[PROBLEM DESCRIPTION] Reproduce, exactly and only, the lines of the data that follows from the one containing "gray hexagon: (142, 207) -> (79, 175), moved" down to the one containing "yellow semicircle: (35, 114)", without pictures.

[EXTRACTED INFORMATION — start]

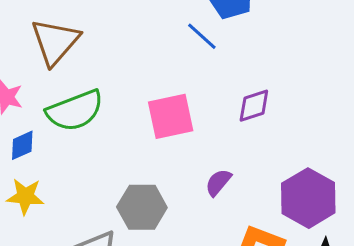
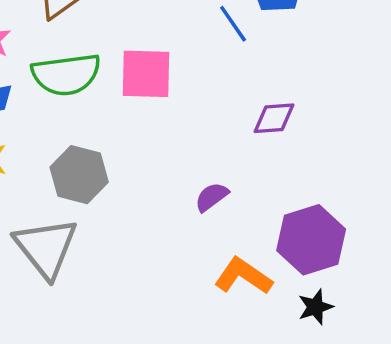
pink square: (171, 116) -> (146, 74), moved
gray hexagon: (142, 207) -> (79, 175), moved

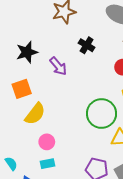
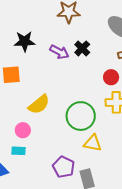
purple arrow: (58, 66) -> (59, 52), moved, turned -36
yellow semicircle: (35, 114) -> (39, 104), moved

[EXTRACTED INFORMATION — finish]
[EXTRACTED INFORMATION — start]

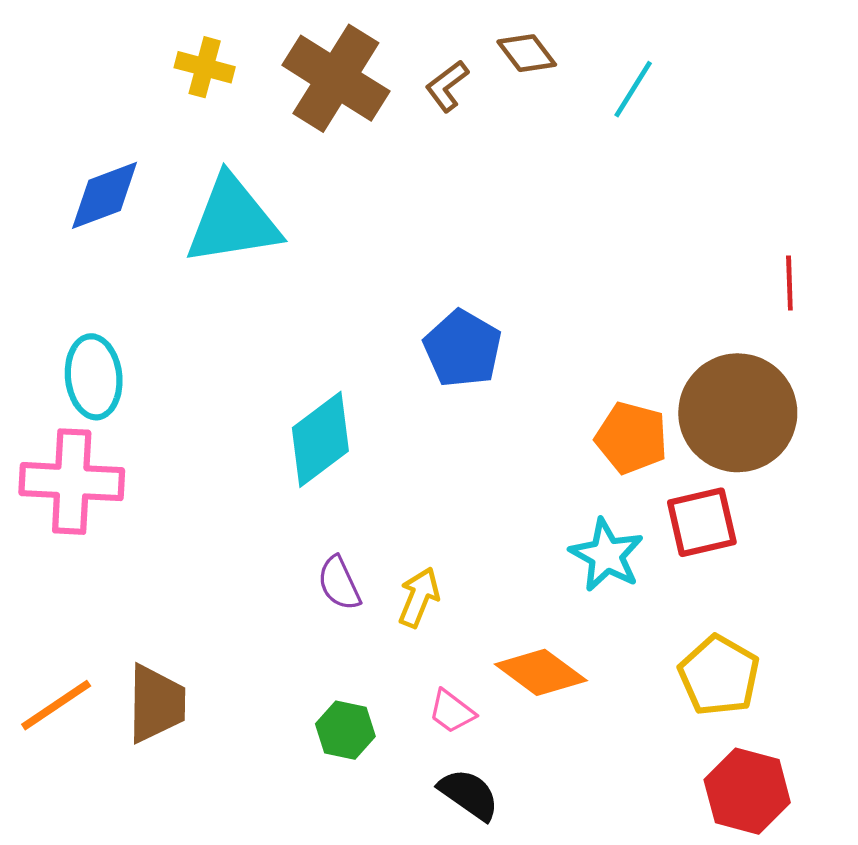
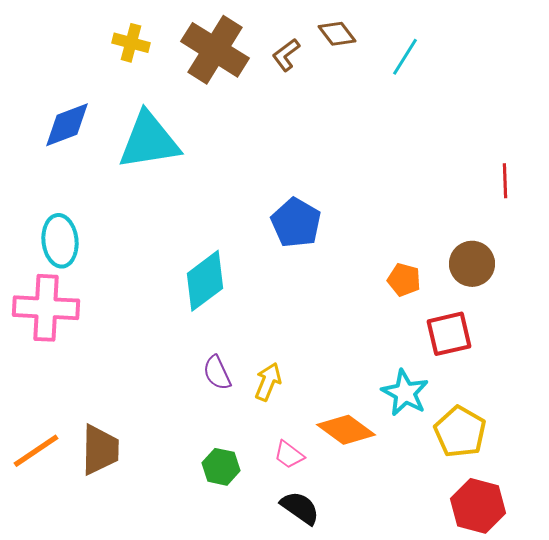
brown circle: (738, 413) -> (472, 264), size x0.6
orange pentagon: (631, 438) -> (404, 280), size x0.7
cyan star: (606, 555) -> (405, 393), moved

[EXTRACTED INFORMATION — finish]
[EXTRACTED INFORMATION — start]

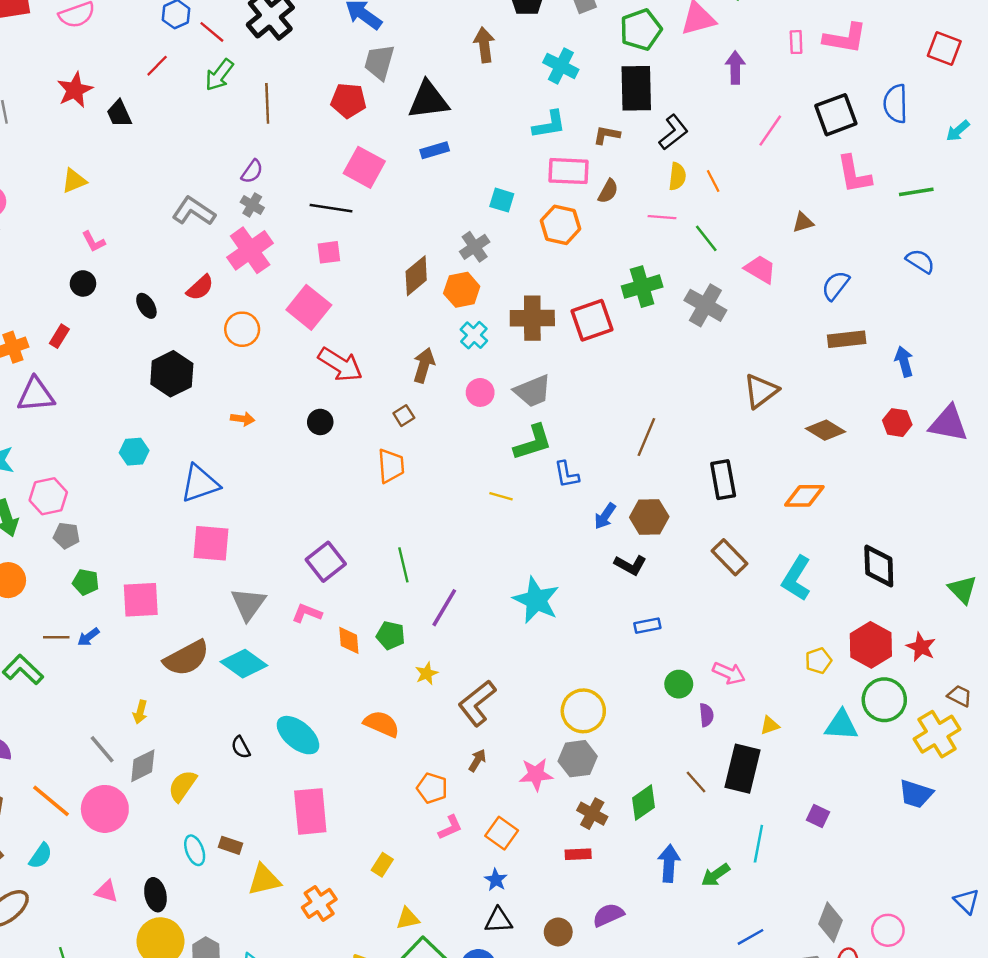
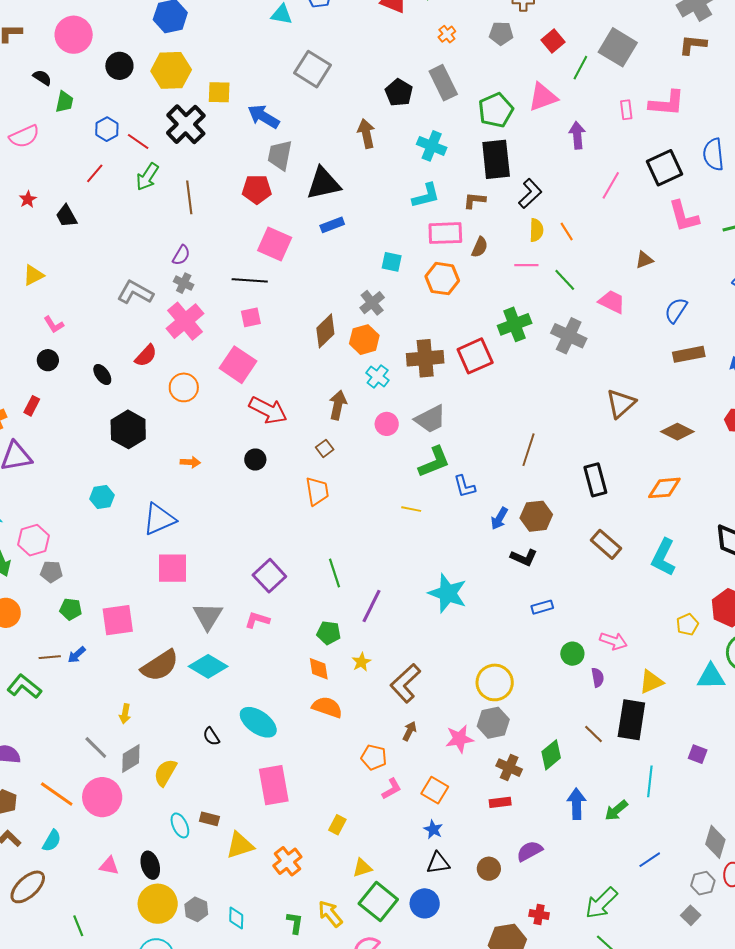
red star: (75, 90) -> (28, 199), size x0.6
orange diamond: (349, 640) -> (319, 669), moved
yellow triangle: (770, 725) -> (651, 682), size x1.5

[EXTRACTED INFORMATION — finish]

[RESULT]
gray hexagon: (142, 207) -> (79, 175), moved

purple arrow: (58, 66) -> (59, 52), moved, turned -36
yellow semicircle: (35, 114) -> (39, 104), moved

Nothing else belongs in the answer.